## Excerpts from a dataset:

-- Opening Marker --

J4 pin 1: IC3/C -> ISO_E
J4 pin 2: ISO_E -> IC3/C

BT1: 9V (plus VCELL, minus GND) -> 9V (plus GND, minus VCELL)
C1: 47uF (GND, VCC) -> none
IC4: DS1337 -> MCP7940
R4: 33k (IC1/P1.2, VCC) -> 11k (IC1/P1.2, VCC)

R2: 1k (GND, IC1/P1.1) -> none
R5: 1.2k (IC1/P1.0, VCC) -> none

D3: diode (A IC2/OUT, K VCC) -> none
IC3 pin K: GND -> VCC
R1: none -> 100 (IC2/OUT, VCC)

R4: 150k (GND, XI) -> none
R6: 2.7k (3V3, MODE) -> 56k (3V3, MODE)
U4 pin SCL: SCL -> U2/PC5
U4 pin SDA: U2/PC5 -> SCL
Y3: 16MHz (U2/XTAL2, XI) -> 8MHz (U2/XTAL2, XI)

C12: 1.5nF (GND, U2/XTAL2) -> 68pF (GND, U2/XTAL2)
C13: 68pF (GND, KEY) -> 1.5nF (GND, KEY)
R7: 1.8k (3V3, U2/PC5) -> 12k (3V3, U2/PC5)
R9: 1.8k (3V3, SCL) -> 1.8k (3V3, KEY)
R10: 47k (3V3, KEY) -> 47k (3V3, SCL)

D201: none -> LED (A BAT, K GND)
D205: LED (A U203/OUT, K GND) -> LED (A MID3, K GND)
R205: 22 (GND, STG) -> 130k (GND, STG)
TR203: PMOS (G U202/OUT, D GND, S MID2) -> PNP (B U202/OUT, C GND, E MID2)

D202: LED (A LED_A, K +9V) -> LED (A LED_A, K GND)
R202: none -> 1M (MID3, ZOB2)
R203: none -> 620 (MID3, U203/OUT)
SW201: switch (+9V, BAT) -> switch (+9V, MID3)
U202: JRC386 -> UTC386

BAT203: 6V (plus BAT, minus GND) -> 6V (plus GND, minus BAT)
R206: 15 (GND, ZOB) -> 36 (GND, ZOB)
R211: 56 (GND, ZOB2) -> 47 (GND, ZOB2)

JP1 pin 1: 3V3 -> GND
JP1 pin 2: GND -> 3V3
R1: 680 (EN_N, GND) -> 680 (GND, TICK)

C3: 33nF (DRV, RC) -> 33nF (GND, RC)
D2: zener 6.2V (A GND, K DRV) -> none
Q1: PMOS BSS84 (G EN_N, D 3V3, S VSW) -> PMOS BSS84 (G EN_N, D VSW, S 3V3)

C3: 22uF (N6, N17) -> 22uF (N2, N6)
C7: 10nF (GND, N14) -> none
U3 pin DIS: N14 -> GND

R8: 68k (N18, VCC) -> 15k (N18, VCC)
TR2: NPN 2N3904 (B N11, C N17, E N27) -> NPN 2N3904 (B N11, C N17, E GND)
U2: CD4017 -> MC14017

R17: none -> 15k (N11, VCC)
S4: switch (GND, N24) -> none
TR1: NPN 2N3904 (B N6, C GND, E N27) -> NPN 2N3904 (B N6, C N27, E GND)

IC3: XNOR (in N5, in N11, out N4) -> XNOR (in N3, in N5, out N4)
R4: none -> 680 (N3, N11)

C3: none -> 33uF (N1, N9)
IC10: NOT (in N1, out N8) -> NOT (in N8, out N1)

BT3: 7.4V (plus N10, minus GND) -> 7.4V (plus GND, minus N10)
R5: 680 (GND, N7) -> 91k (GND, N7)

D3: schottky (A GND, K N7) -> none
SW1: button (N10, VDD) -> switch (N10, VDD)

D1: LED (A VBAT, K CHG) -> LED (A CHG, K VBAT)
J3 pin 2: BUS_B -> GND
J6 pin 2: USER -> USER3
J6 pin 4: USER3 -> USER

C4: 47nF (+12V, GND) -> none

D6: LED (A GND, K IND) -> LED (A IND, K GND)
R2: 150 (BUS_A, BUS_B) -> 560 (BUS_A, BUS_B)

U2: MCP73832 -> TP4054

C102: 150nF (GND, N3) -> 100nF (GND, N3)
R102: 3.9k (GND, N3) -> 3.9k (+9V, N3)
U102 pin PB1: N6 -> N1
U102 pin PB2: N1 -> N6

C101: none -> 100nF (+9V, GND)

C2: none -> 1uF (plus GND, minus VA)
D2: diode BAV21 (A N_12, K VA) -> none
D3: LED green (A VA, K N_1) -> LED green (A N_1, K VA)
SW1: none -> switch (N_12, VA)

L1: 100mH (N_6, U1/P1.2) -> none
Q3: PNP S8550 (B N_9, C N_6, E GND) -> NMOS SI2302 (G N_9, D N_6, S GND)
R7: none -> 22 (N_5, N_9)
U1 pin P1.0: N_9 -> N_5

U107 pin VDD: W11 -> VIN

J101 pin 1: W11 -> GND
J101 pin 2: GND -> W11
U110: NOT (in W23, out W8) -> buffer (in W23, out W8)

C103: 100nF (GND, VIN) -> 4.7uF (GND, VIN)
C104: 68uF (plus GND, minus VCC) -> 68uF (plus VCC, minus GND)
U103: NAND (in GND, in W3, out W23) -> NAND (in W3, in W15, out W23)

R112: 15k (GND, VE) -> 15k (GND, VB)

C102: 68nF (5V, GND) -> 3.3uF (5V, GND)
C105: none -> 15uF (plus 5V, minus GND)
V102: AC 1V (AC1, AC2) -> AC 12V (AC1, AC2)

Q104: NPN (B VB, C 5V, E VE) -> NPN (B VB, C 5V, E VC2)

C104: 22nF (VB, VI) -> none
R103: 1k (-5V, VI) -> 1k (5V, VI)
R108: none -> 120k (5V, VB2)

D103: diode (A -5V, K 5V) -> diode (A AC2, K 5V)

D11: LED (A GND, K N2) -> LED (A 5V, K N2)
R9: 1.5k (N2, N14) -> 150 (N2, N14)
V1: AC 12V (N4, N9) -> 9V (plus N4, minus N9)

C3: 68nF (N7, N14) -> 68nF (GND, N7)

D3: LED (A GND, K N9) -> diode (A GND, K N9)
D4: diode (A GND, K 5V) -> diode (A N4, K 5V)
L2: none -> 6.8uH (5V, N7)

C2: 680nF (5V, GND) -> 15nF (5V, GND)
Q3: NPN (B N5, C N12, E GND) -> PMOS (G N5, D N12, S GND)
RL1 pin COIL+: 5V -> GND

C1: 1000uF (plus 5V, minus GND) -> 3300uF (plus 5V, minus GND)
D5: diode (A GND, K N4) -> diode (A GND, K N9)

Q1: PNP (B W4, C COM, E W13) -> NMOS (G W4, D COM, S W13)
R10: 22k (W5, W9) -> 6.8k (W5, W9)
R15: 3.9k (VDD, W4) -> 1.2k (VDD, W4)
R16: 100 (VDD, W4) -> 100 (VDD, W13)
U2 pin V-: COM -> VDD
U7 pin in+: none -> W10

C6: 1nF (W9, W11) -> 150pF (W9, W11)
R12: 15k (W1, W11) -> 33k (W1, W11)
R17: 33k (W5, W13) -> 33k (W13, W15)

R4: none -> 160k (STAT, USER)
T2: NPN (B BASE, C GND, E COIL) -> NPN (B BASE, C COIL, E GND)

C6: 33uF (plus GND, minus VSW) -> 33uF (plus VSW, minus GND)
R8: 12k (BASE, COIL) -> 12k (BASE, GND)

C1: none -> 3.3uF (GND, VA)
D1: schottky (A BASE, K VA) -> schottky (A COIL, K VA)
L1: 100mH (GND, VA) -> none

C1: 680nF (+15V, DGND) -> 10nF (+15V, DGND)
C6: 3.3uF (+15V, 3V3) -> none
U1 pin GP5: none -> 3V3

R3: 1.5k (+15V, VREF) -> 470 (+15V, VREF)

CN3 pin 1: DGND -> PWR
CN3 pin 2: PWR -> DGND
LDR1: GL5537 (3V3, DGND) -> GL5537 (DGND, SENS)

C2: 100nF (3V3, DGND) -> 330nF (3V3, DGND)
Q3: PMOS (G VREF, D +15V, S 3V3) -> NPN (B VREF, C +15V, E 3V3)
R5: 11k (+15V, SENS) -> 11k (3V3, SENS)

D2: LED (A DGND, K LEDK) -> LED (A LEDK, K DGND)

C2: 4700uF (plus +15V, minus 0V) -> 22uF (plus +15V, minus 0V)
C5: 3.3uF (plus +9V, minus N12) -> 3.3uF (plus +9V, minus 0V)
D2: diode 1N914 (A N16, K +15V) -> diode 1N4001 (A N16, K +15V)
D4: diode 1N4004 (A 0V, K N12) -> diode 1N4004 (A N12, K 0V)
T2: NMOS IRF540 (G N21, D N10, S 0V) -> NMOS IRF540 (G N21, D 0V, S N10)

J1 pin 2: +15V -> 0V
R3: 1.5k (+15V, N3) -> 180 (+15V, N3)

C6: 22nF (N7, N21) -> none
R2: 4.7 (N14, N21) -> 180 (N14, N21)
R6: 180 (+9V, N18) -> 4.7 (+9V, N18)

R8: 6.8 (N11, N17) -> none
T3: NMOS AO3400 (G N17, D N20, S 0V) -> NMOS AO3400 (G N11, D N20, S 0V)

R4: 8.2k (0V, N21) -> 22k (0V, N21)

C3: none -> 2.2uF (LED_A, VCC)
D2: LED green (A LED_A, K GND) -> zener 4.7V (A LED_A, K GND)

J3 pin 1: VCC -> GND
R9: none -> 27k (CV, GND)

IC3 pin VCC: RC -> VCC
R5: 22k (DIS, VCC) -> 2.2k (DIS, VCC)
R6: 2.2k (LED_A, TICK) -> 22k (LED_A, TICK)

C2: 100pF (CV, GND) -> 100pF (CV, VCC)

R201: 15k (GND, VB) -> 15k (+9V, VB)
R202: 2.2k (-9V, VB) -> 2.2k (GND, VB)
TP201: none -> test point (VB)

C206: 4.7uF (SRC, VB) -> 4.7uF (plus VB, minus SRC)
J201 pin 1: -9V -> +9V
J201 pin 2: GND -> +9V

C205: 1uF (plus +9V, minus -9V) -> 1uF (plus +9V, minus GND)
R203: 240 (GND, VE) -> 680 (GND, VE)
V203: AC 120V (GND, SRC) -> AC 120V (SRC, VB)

-- Closing Marker --

## Your goal:
Please return the lines above that run from the line containing "R4: none -> 160k (STAT, USER)" to the line containing "C5: 3.3uF (plus", inclusive, exactly and with no other lines.

## Task answer:
R4: none -> 160k (STAT, USER)
T2: NPN (B BASE, C GND, E COIL) -> NPN (B BASE, C COIL, E GND)

C6: 33uF (plus GND, minus VSW) -> 33uF (plus VSW, minus GND)
R8: 12k (BASE, COIL) -> 12k (BASE, GND)

C1: none -> 3.3uF (GND, VA)
D1: schottky (A BASE, K VA) -> schottky (A COIL, K VA)
L1: 100mH (GND, VA) -> none

C1: 680nF (+15V, DGND) -> 10nF (+15V, DGND)
C6: 3.3uF (+15V, 3V3) -> none
U1 pin GP5: none -> 3V3

R3: 1.5k (+15V, VREF) -> 470 (+15V, VREF)

CN3 pin 1: DGND -> PWR
CN3 pin 2: PWR -> DGND
LDR1: GL5537 (3V3, DGND) -> GL5537 (DGND, SENS)

C2: 100nF (3V3, DGND) -> 330nF (3V3, DGND)
Q3: PMOS (G VREF, D +15V, S 3V3) -> NPN (B VREF, C +15V, E 3V3)
R5: 11k (+15V, SENS) -> 11k (3V3, SENS)

D2: LED (A DGND, K LEDK) -> LED (A LEDK, K DGND)

C2: 4700uF (plus +15V, minus 0V) -> 22uF (plus +15V, minus 0V)
C5: 3.3uF (plus +9V, minus N12) -> 3.3uF (plus +9V, minus 0V)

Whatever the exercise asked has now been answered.